**TASK DESCRIPTION**
The expected result is an exact restatement of the data, free of pictures.

[Collected data entries]
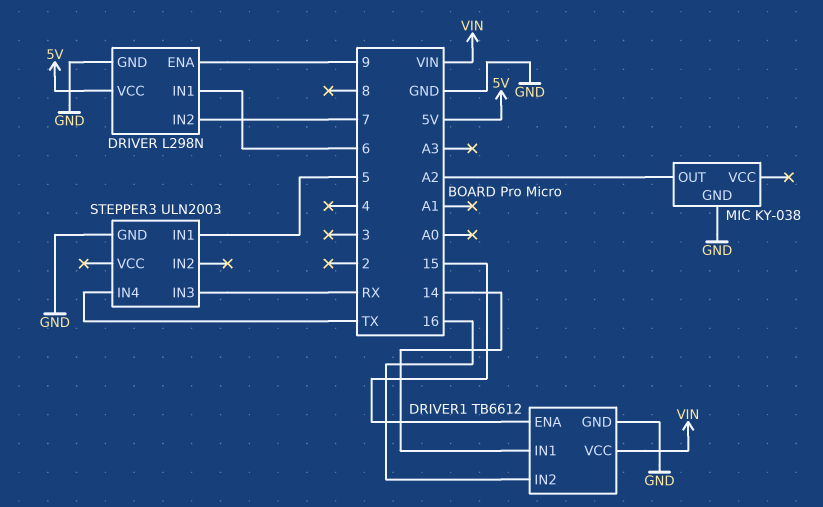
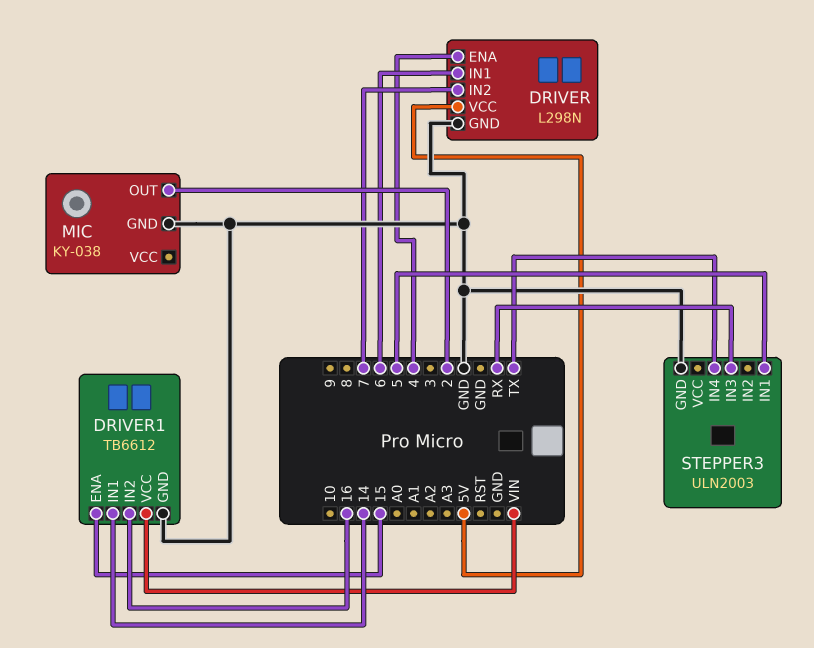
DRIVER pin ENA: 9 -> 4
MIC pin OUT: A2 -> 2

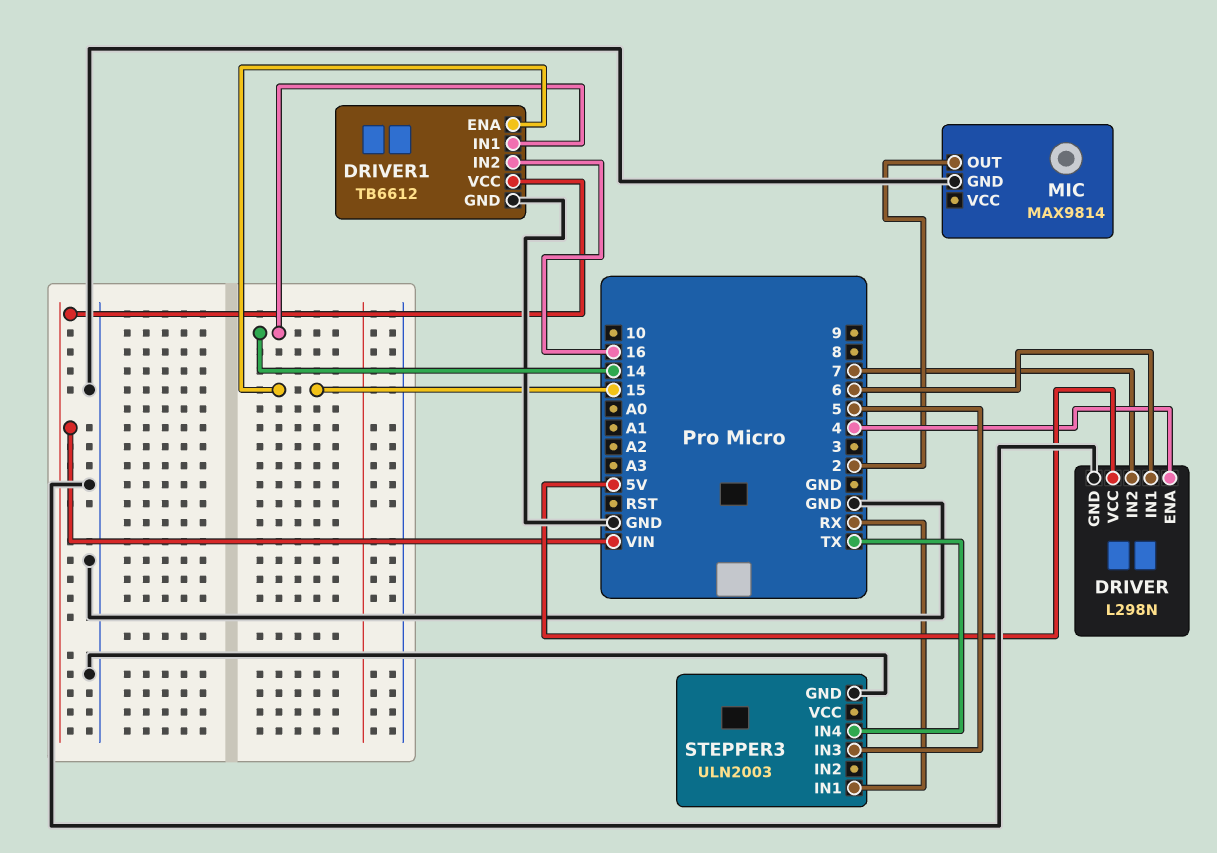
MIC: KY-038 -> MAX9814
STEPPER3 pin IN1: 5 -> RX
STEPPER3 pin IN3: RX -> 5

**COMPLETED EXERCISE**
DRIVER pin ENA: 9 -> 4
MIC pin OUT: A2 -> 2

MIC: KY-038 -> MAX9814
STEPPER3 pin IN1: 5 -> RX
STEPPER3 pin IN3: RX -> 5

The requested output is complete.